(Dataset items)
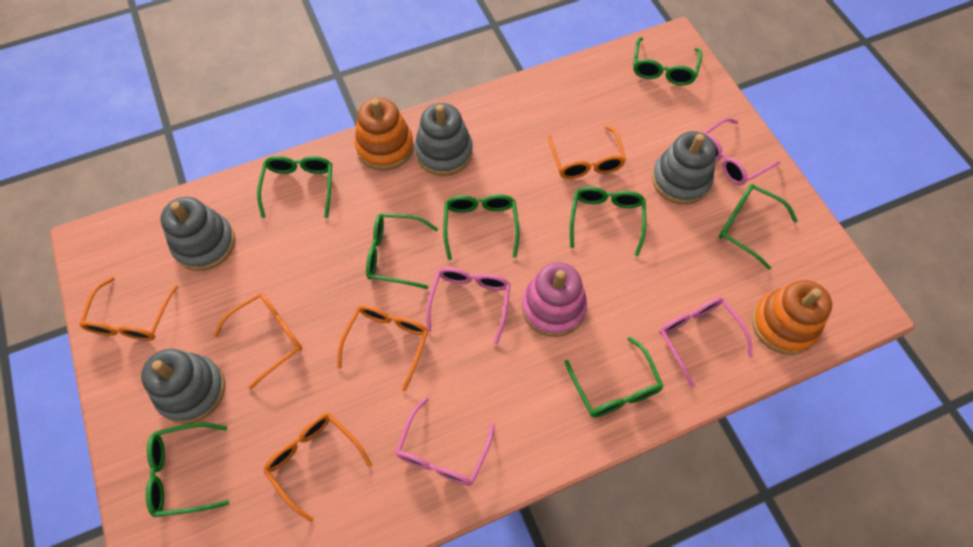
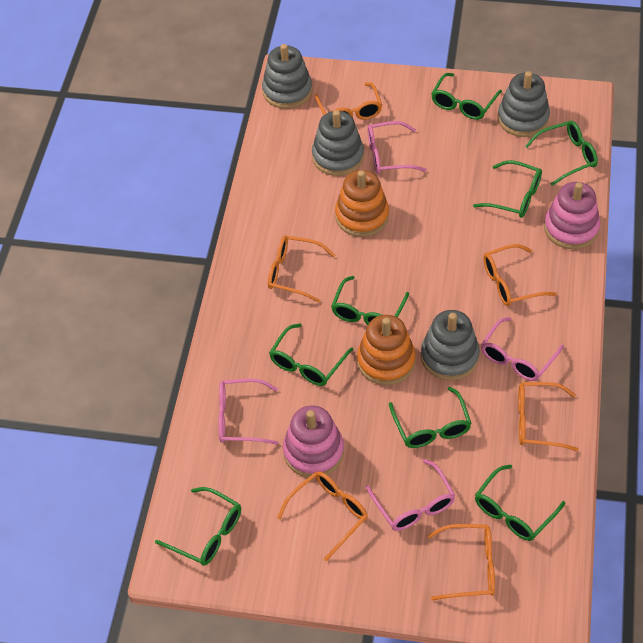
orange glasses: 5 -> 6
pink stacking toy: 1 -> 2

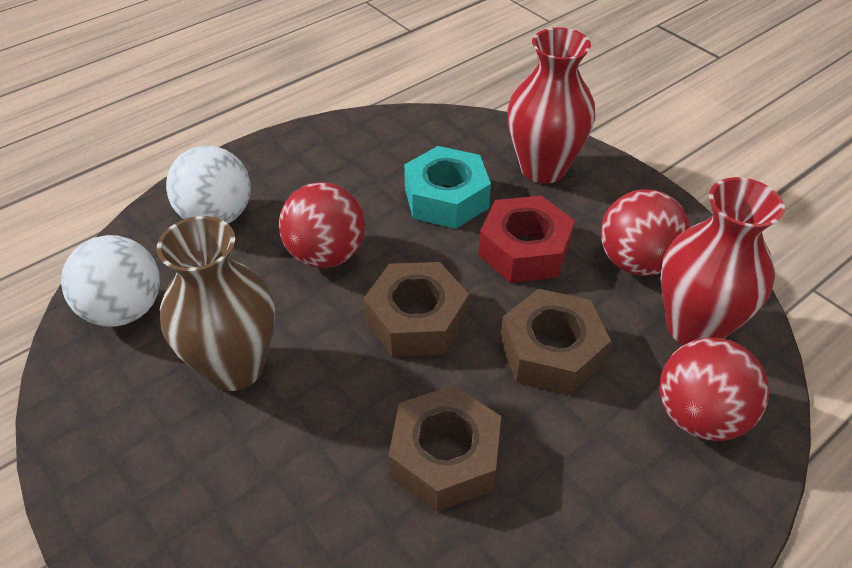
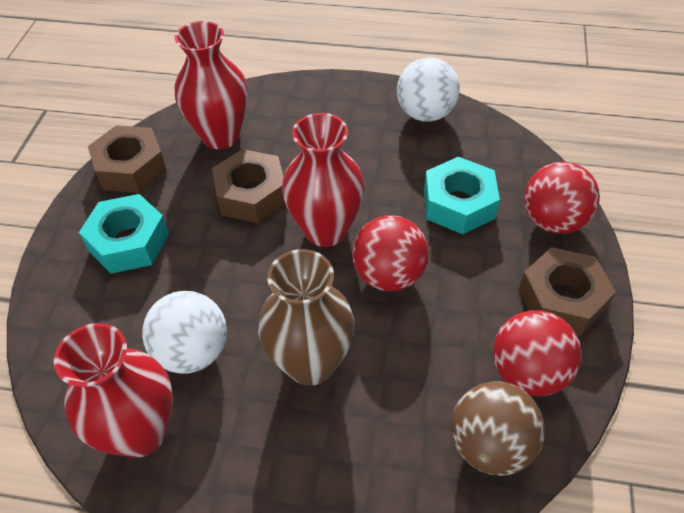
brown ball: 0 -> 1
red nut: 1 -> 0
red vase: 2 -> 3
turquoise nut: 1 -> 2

■ **REQUIRED WORK**: Every entry above should be restated word for word, with the images left out.

■ **COMPLETED TASK**:
orange glasses: 5 -> 6
pink stacking toy: 1 -> 2

brown ball: 0 -> 1
red nut: 1 -> 0
red vase: 2 -> 3
turquoise nut: 1 -> 2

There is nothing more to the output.